## What you will do
Below is some data. Retype exactly the lines starting at the one with "R12: none -> 2.2k (GND, N005)" and ending at the one with "U2 pin out: N005 -> N004".

=== Dataset entries ===

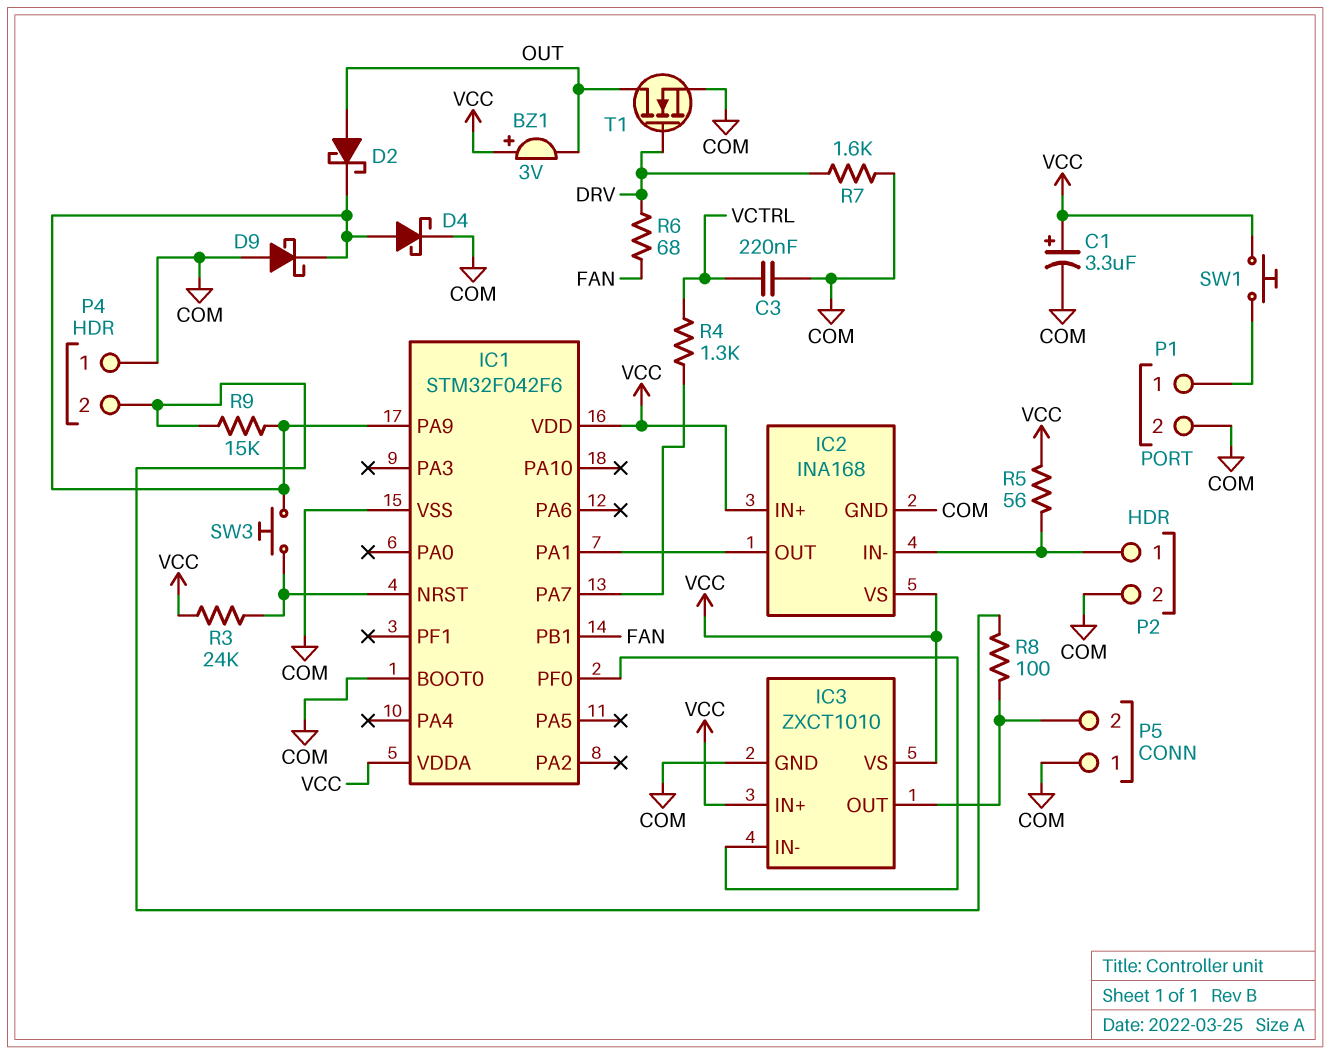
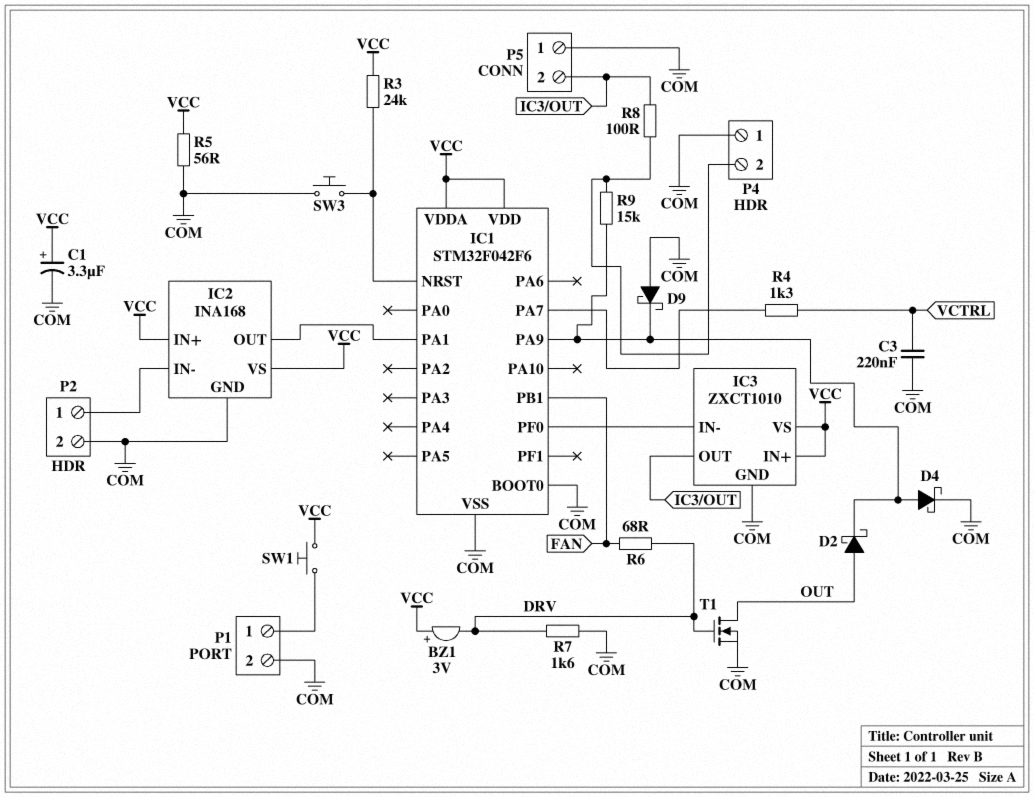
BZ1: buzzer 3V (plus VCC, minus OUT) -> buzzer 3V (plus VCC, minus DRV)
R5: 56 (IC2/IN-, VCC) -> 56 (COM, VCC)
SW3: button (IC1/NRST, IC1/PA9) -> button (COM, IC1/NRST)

===
=== Dataset entries ===

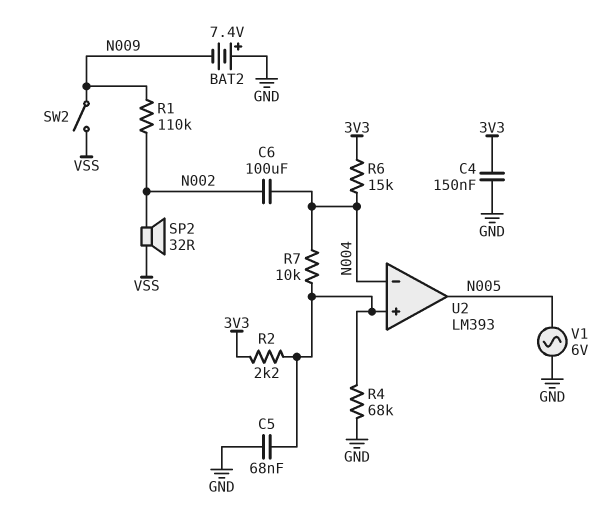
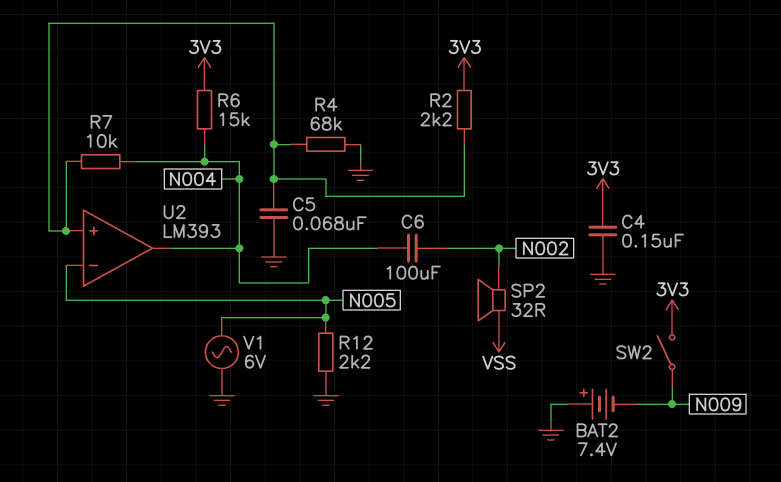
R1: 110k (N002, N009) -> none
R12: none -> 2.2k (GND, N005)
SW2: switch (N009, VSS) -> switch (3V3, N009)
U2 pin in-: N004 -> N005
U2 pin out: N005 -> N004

===

## Expected output
R12: none -> 2.2k (GND, N005)
SW2: switch (N009, VSS) -> switch (3V3, N009)
U2 pin in-: N004 -> N005
U2 pin out: N005 -> N004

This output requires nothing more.